# Work item
Exactly reproduce the lines beginning with the line that includes "yellow star: (239, 595)" and ending with the last line of the data.

Coordinate change listings
• • • • •
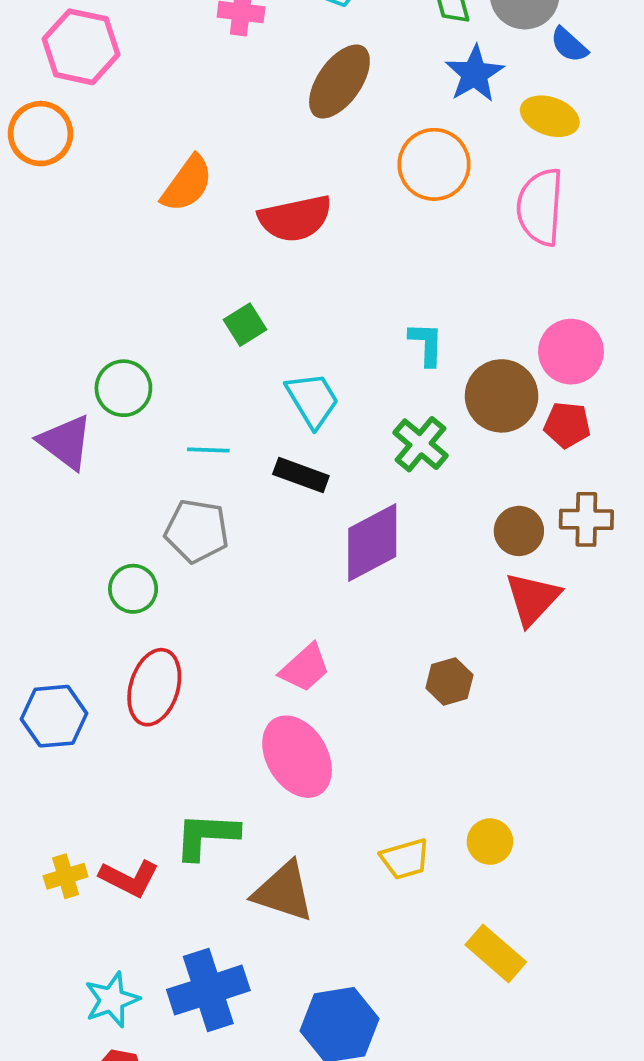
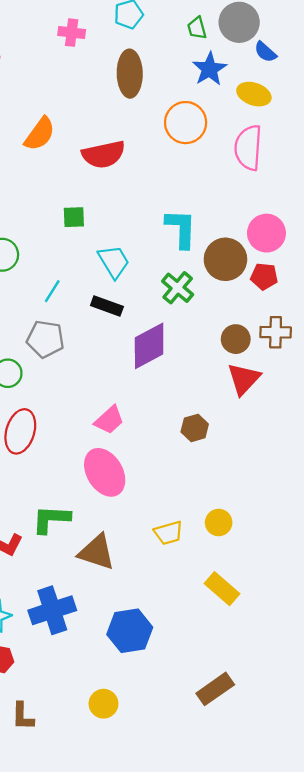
brown ellipse: (339, 82) -> (130, 74), turned -36
green square: (245, 325) -> (74, 217), turned 30
cyan L-shape: (426, 344) -> (181, 229), size x1.5
cyan line: (208, 450) -> (52, 291), turned -60

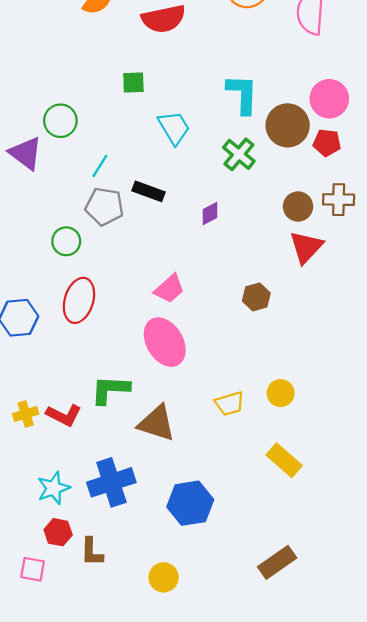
cyan line: (52, 291) -> (100, 166), moved
black rectangle: (107, 306) -> (148, 191), moved
purple diamond: (149, 346) -> (210, 213), size x0.5
brown L-shape: (23, 716) -> (92, 552), moved

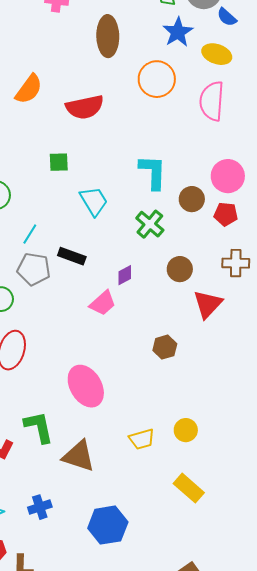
brown circle: (288, 125) -> (192, 199), size x0.7
brown circle: (298, 207) -> (180, 269), moved
pink trapezoid: (169, 289) -> (103, 303), moved
green L-shape: (110, 390) -> (39, 427), turned 75
blue cross: (111, 482) -> (40, 507), size x0.6

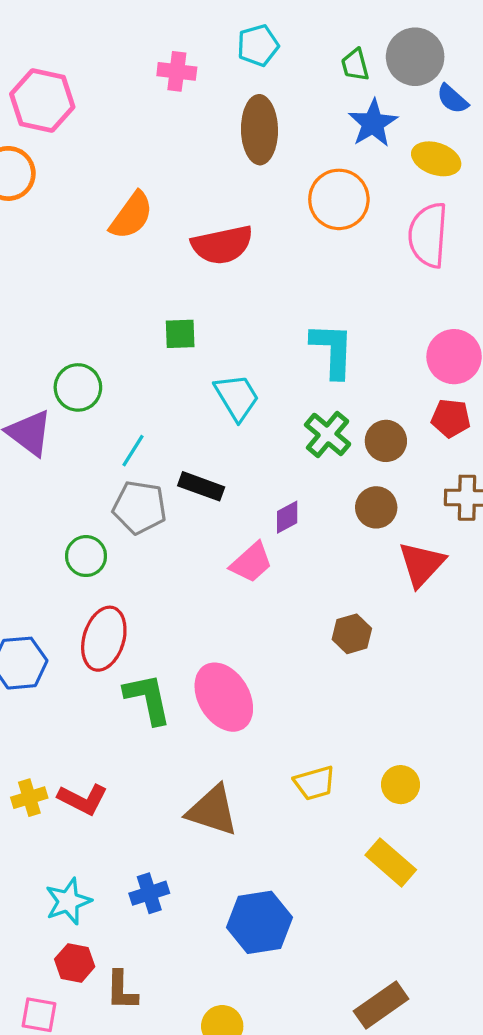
brown circle: (192, 199) -> (386, 441), moved
green L-shape: (39, 427) -> (148, 699), moved
yellow circle: (186, 430) -> (401, 785), moved

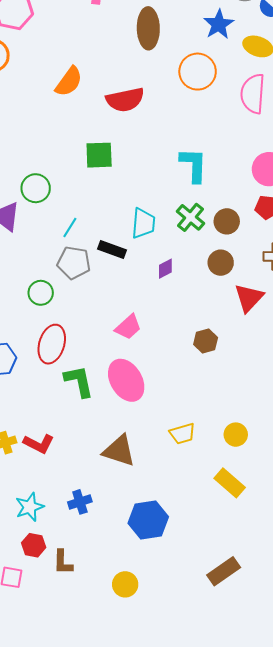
green square: (180, 334) -> (99, 155), size x1.4
cyan trapezoid: (237, 397) -> (143, 223), moved, turned 36
pink trapezoid: (251, 563) -> (128, 327), moved

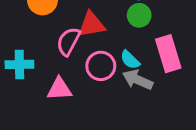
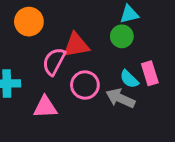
pink rectangle: (168, 54) -> (150, 73), size x0.7
cyan semicircle: (130, 60) -> (129, 79), moved

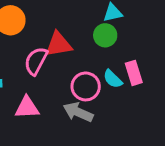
pink circle: (85, 85) -> (86, 86), moved
gray arrow: (120, 98) -> (78, 112), moved

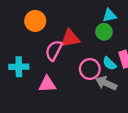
gray arrow: (78, 112) -> (106, 83), moved

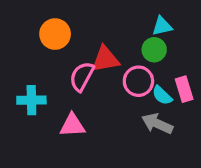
pink circle: (90, 69) -> (138, 81), moved

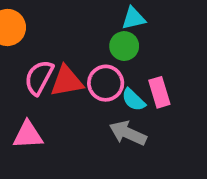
red triangle: (105, 59) -> (67, 81), moved

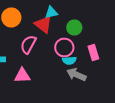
cyan triangle: (133, 18) -> (51, 12), moved
red triangle: (67, 81) -> (43, 24), moved, turned 48
cyan semicircle: (133, 100) -> (69, 60), moved, turned -48

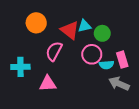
cyan triangle: (51, 12) -> (84, 26), moved
cyan semicircle: (69, 60) -> (106, 65), moved
gray arrow: (76, 74) -> (119, 84), moved

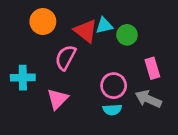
pink circle: (92, 54) -> (114, 86), moved
cyan semicircle: (106, 65) -> (112, 110), moved
pink triangle: (48, 84) -> (58, 99), turned -42

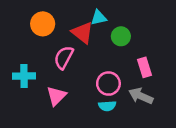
cyan triangle: (104, 26) -> (99, 18), moved

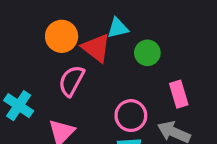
orange circle: (43, 24) -> (62, 36), moved
cyan cross: (24, 76) -> (19, 106), turned 35

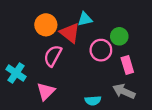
green circle: (147, 53) -> (119, 36), moved
pink circle: (131, 116) -> (101, 50), moved

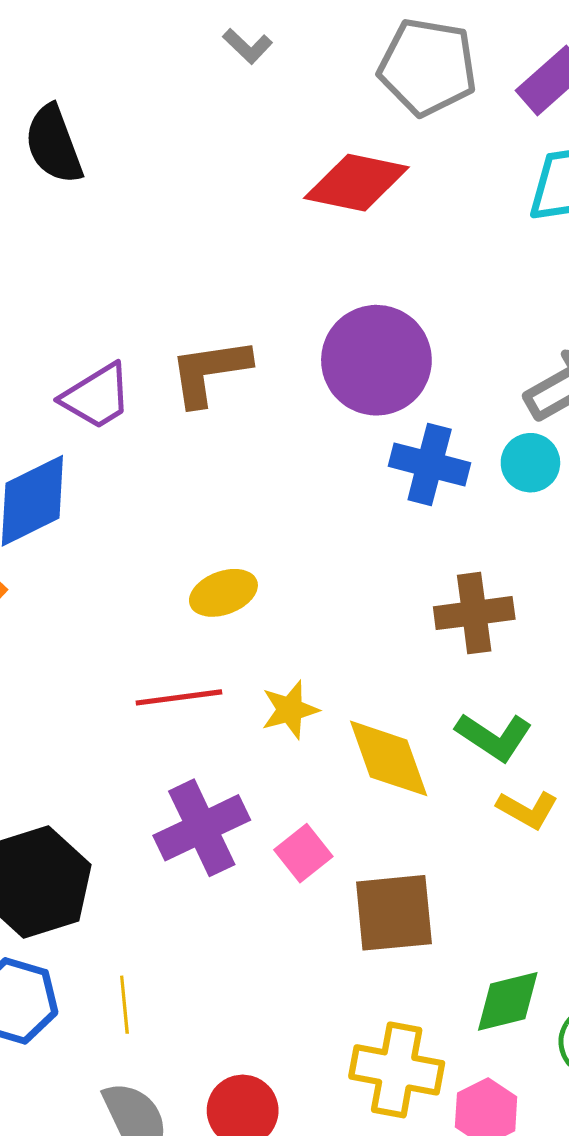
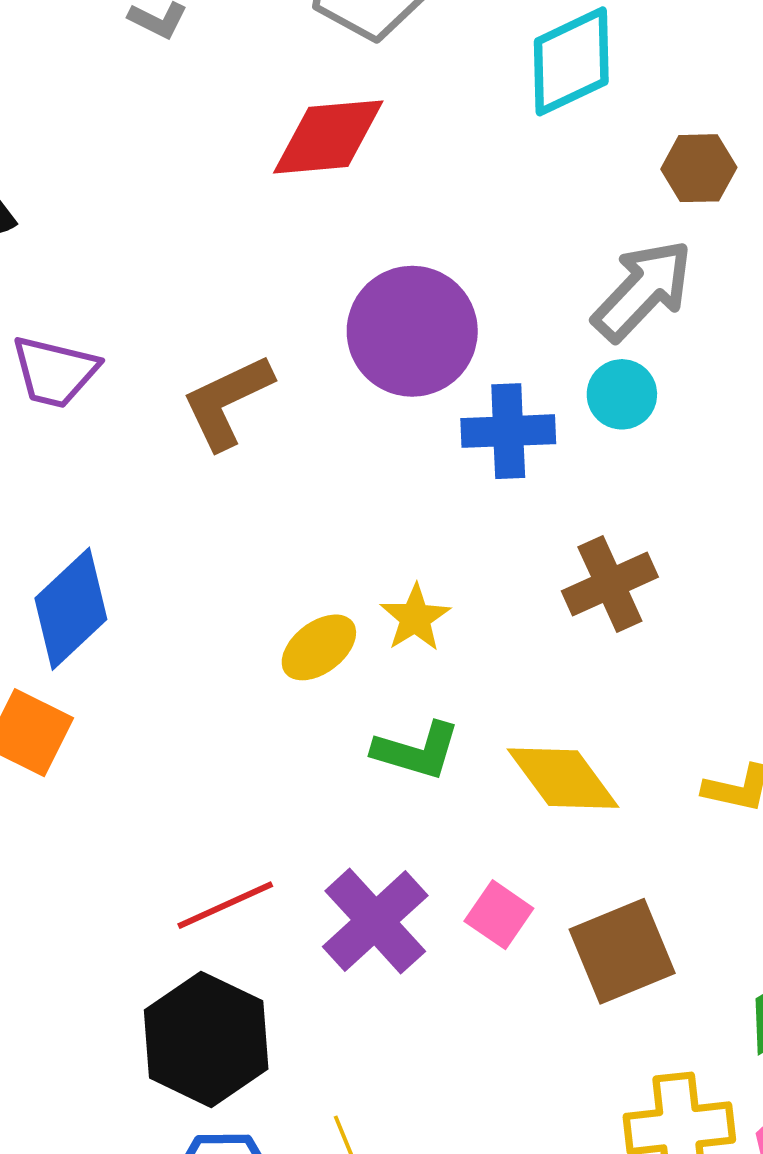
purple trapezoid: (97, 396) -> (55, 372), moved, turned 62
red line: (179, 697) -> (225, 905), moved
yellow star: (290, 710) -> (415, 618), moved
green L-shape: (494, 737) -> (417, 751), moved

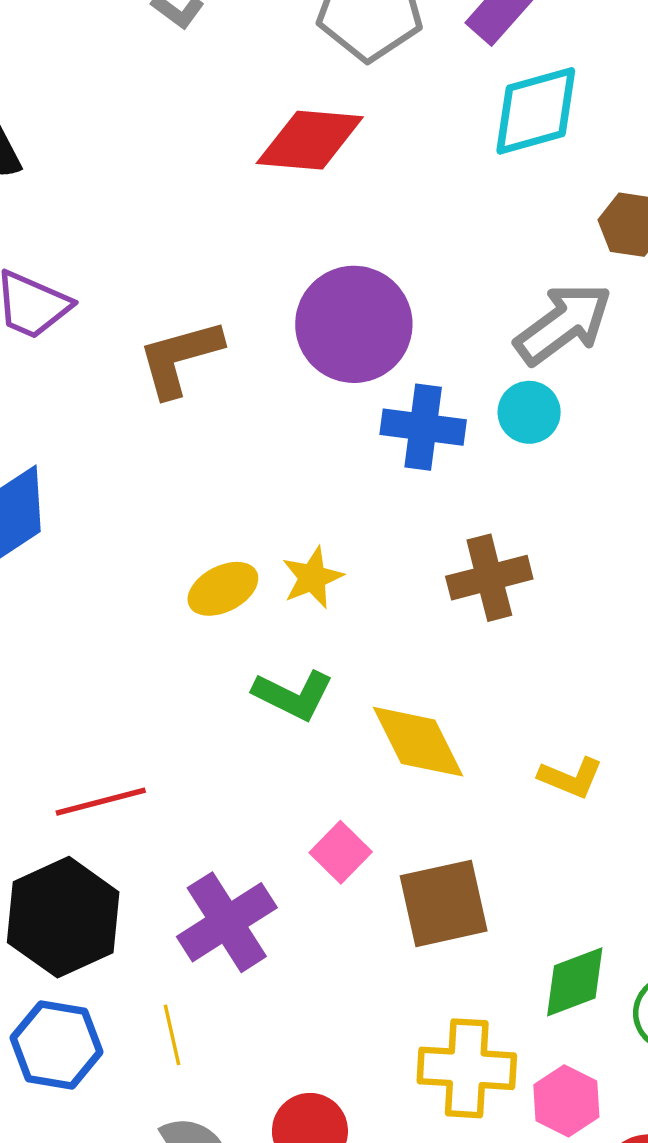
purple cross: (375, 921) -> (227, 922), moved

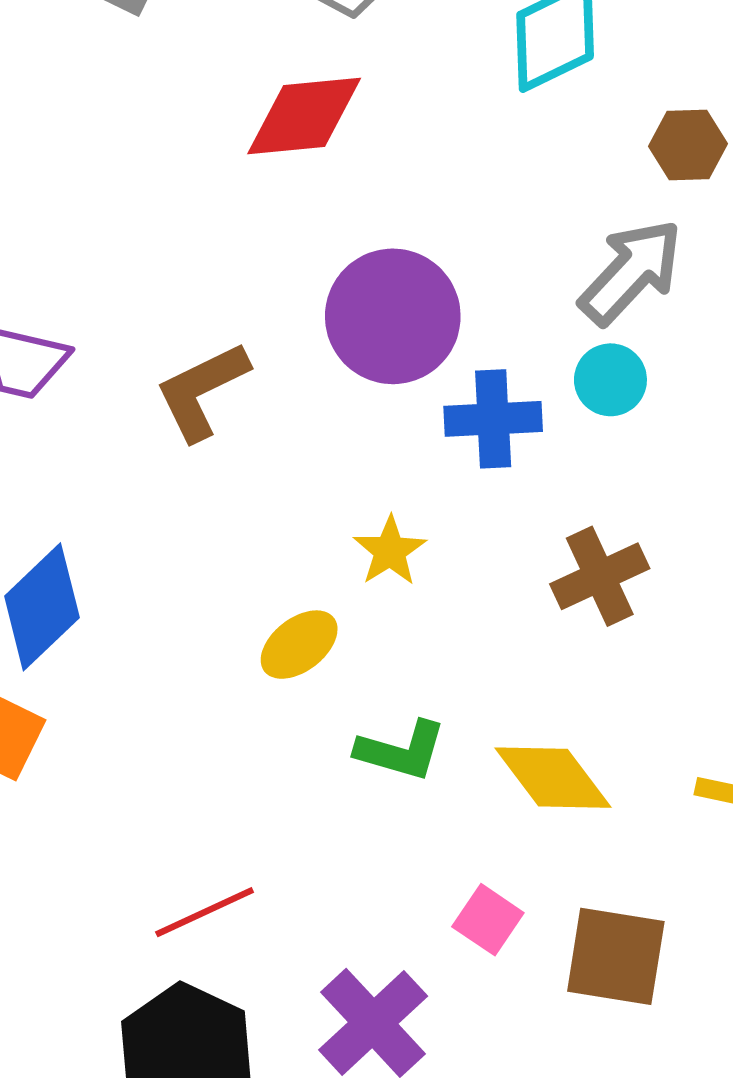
yellow star: (312, 578) -> (390, 551), moved
brown square: (444, 903) -> (616, 956), turned 32

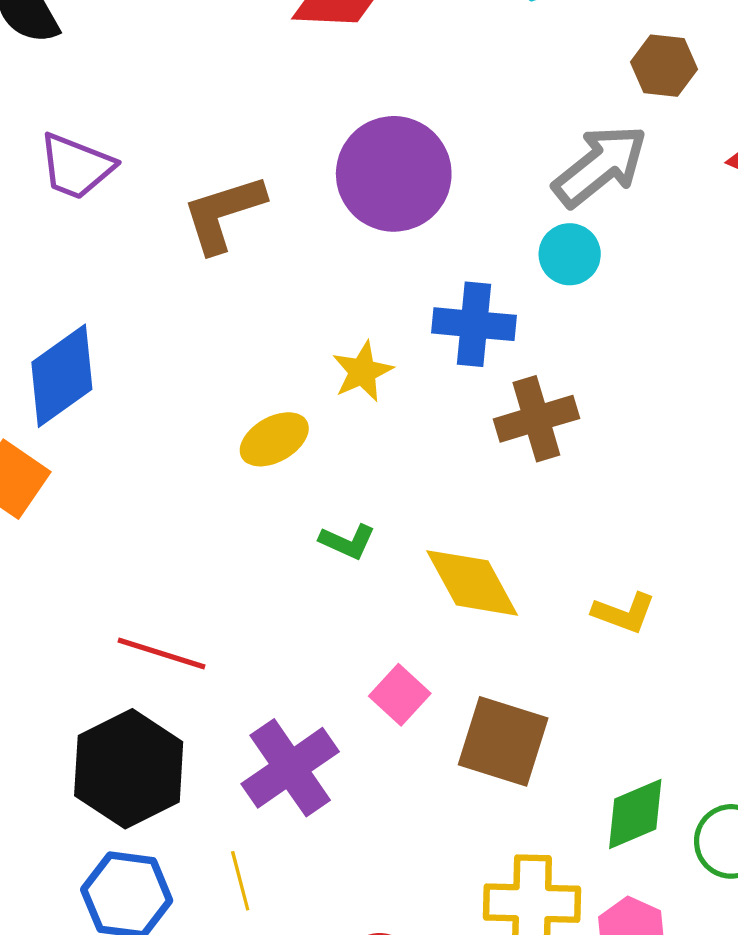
blue cross: (493, 419) -> (474, 324), moved
green L-shape: (401, 751) -> (347, 541), size x0.7
red line: (205, 912) -> (162, 654), turned 34

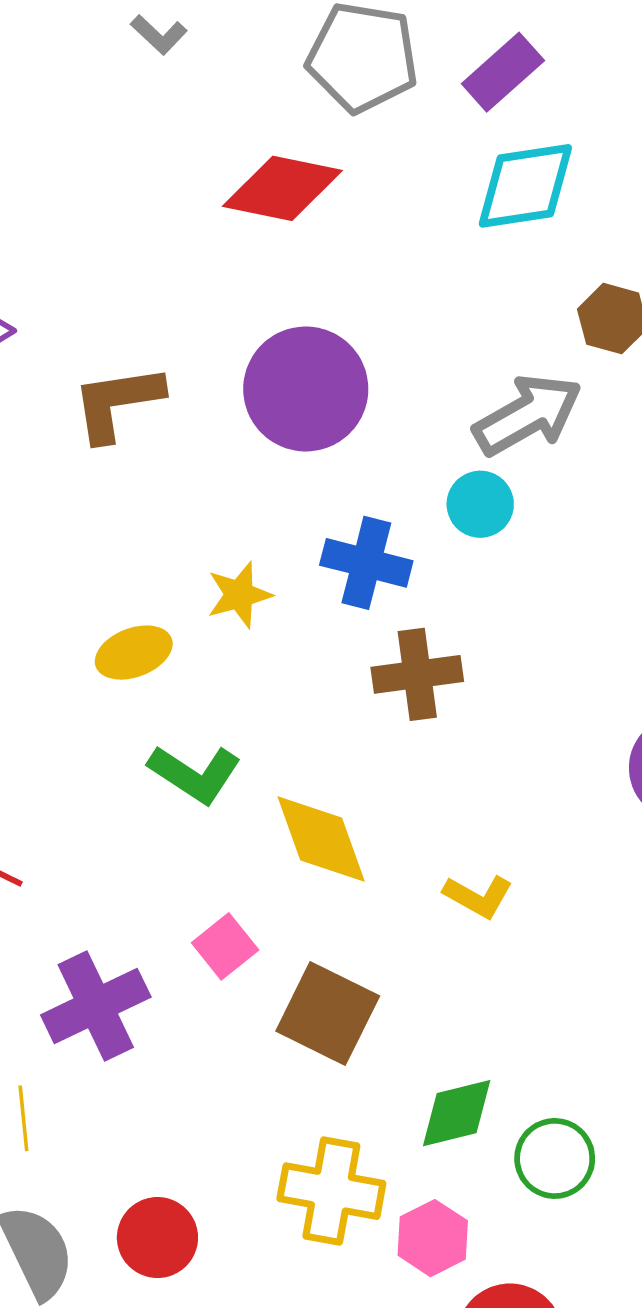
green L-shape: (347, 541) -> (195, 774), size x1.5

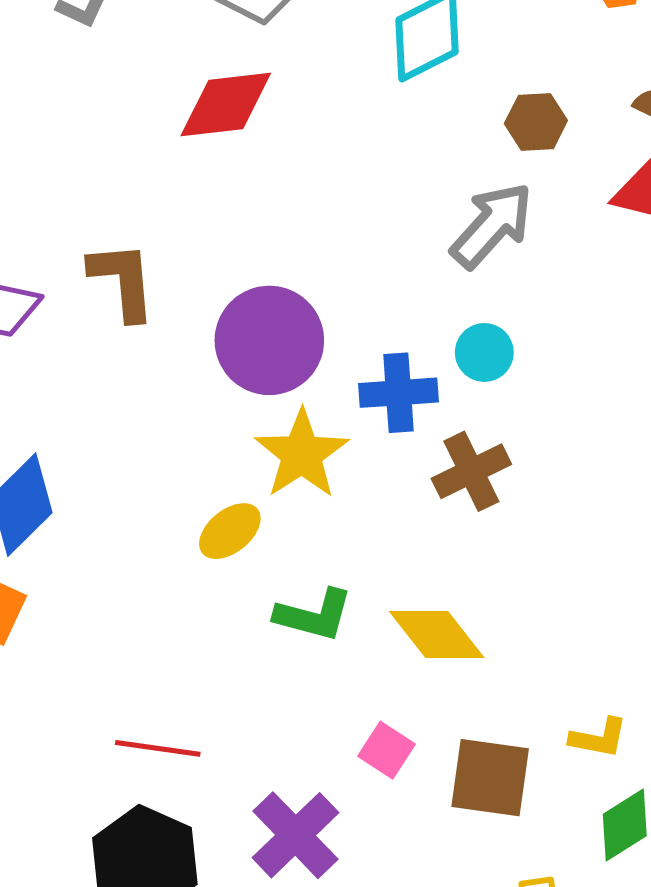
purple circle: (306, 389) -> (269, 340), moved
brown L-shape: (117, 403) -> (123, 281), moved, turned 112
cyan circle: (480, 504) -> (484, 352), moved
yellow star: (239, 595) -> (302, 454), size x1.6
yellow L-shape: (478, 896) -> (599, 738), moved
• • • • •
# Answer to the problem
yellow star: (239, 595) -> (302, 454), size x1.6
yellow L-shape: (478, 896) -> (599, 738), moved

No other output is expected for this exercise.